__Data shown__

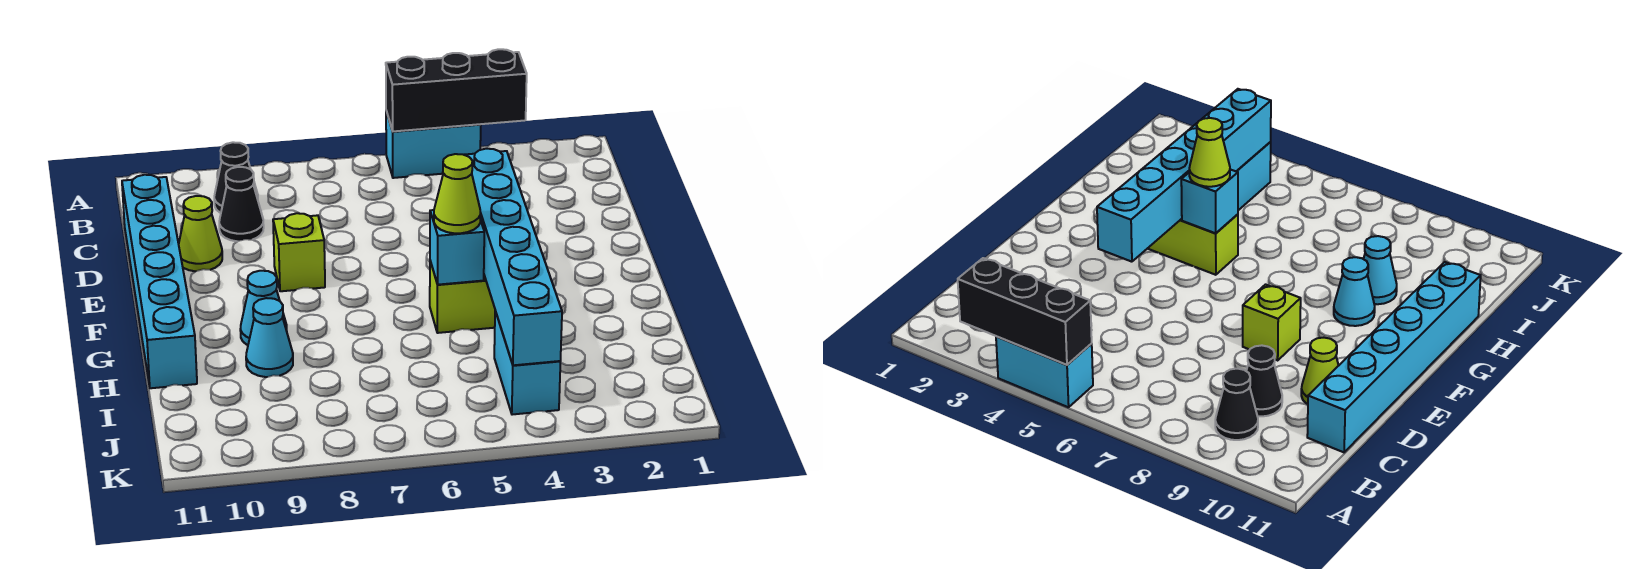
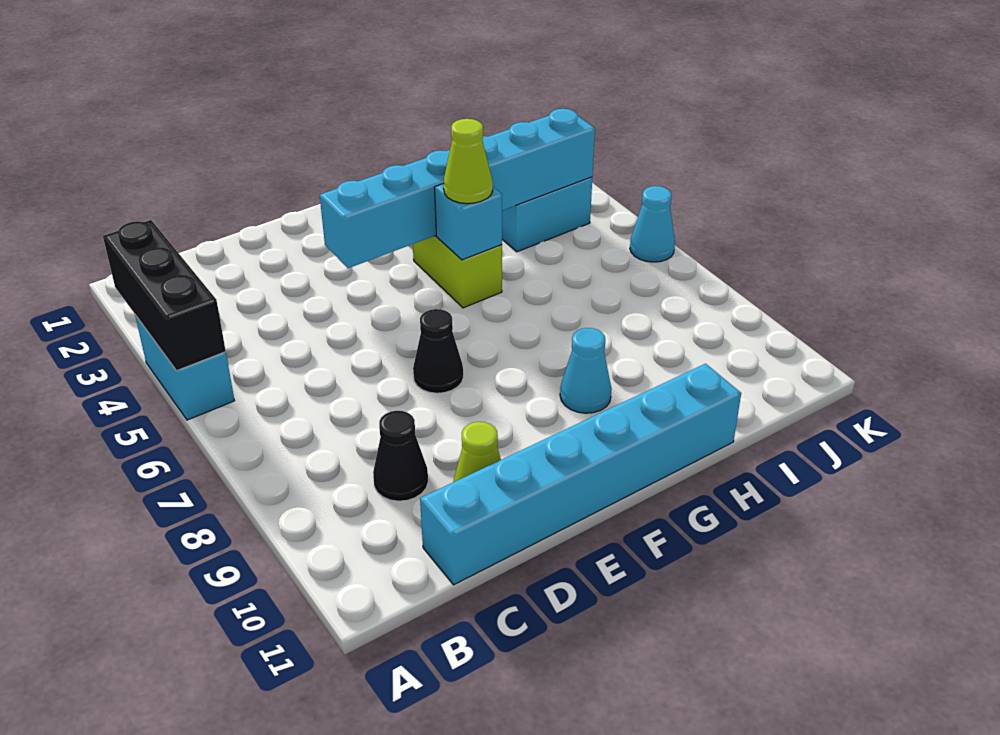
black cone B9 level 1 -> black cone E7 level 1
lime brick E8 level 1 -> none
cyan cone H9 level 1 -> cyan cone K6 level 1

__What is expected__
With the line that contains "lime brick E8 level 1 -> none" as the first and the final line of the data as the last, repeat every line in that span exactly.

__Answer section__
lime brick E8 level 1 -> none
cyan cone H9 level 1 -> cyan cone K6 level 1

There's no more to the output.